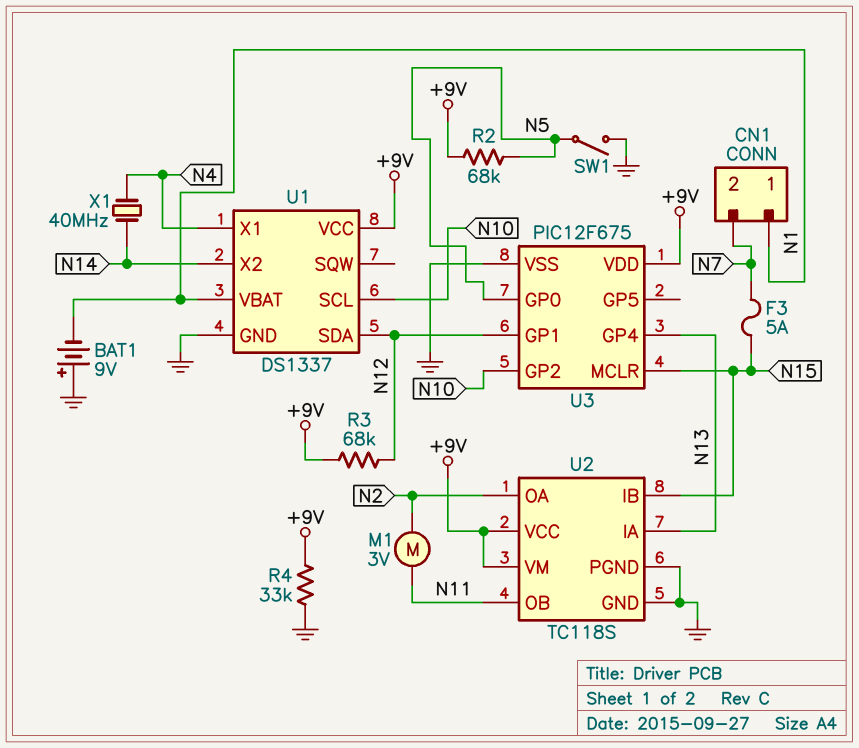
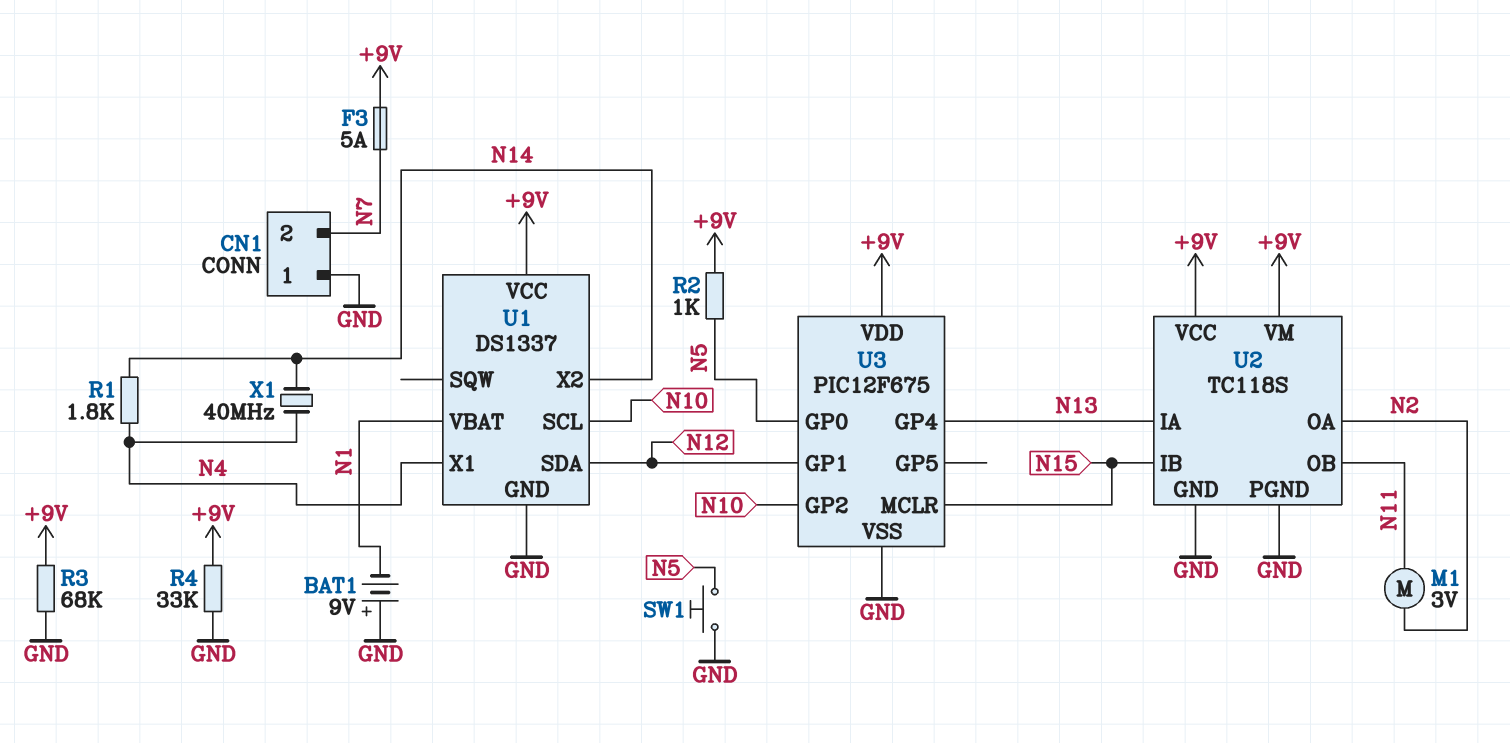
CN1 pin 1: N1 -> GND
F3: 5A (N7, N15) -> 5A (+9V, N7)
R1: none -> 1.8k (N4, N14)
R2: 68k (+9V, N5) -> 1k (+9V, N5)
R3: 68k (+9V, N12) -> 68k (+9V, GND)
SW1: switch (GND, N5) -> button (GND, N5)

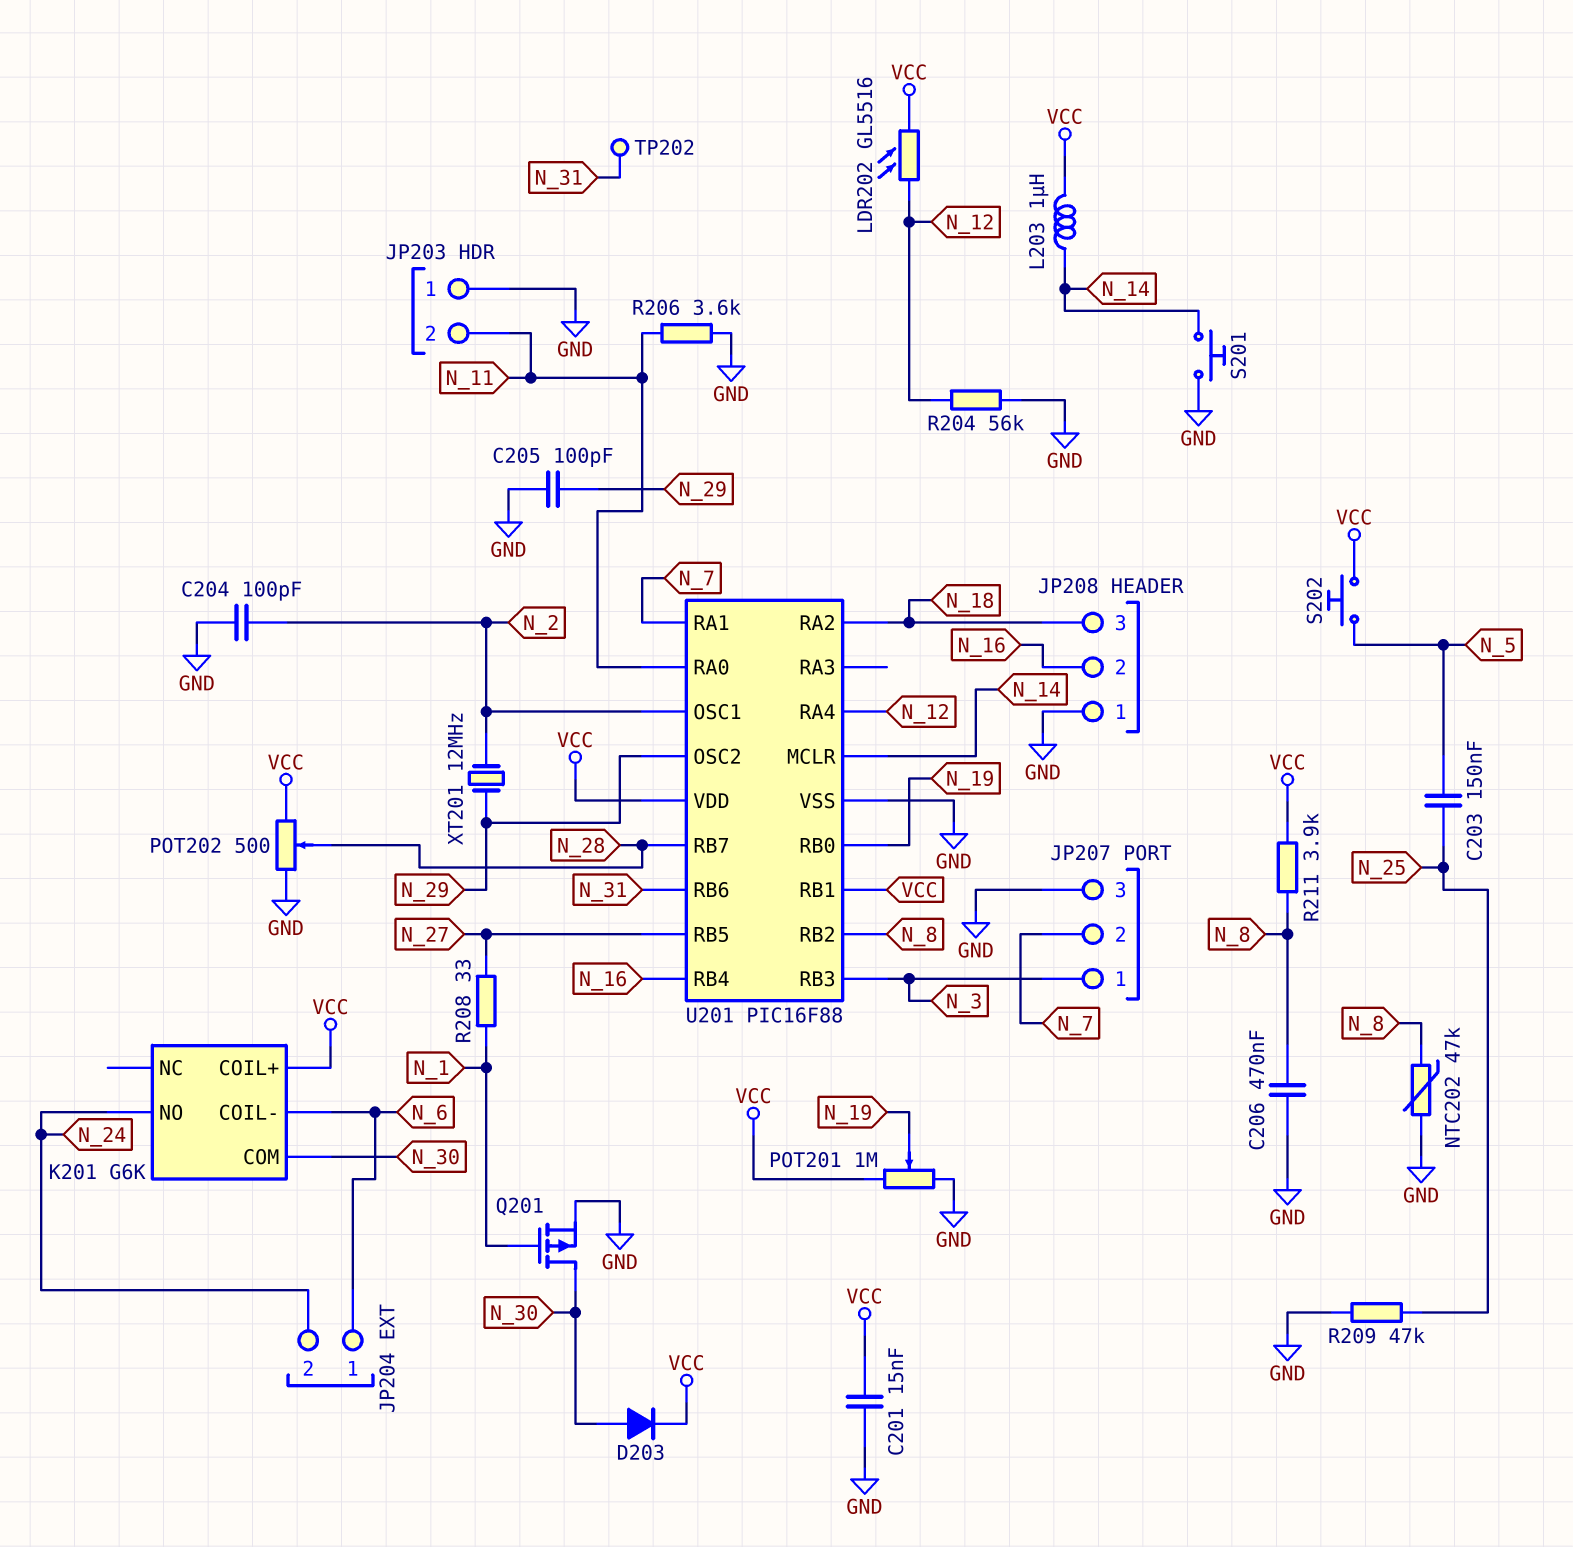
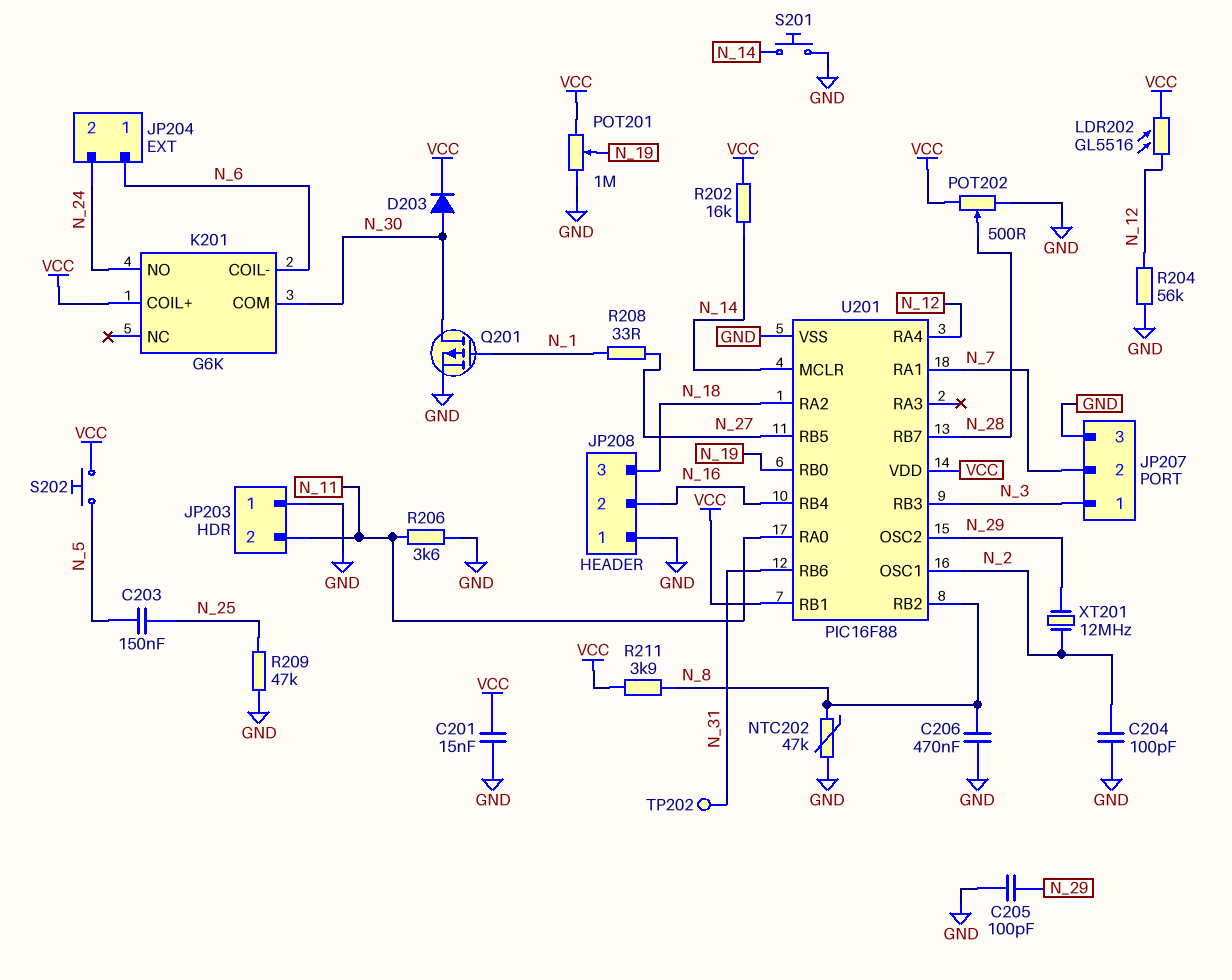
L203: 1uH (N_14, VCC) -> none
R202: none -> 16k (N_14, VCC)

****

#### What is being asked
Print the full listing above again with exact wording and no images.

#### Reply to the exercise
CN1 pin 1: N1 -> GND
F3: 5A (N7, N15) -> 5A (+9V, N7)
R1: none -> 1.8k (N4, N14)
R2: 68k (+9V, N5) -> 1k (+9V, N5)
R3: 68k (+9V, N12) -> 68k (+9V, GND)
SW1: switch (GND, N5) -> button (GND, N5)

L203: 1uH (N_14, VCC) -> none
R202: none -> 16k (N_14, VCC)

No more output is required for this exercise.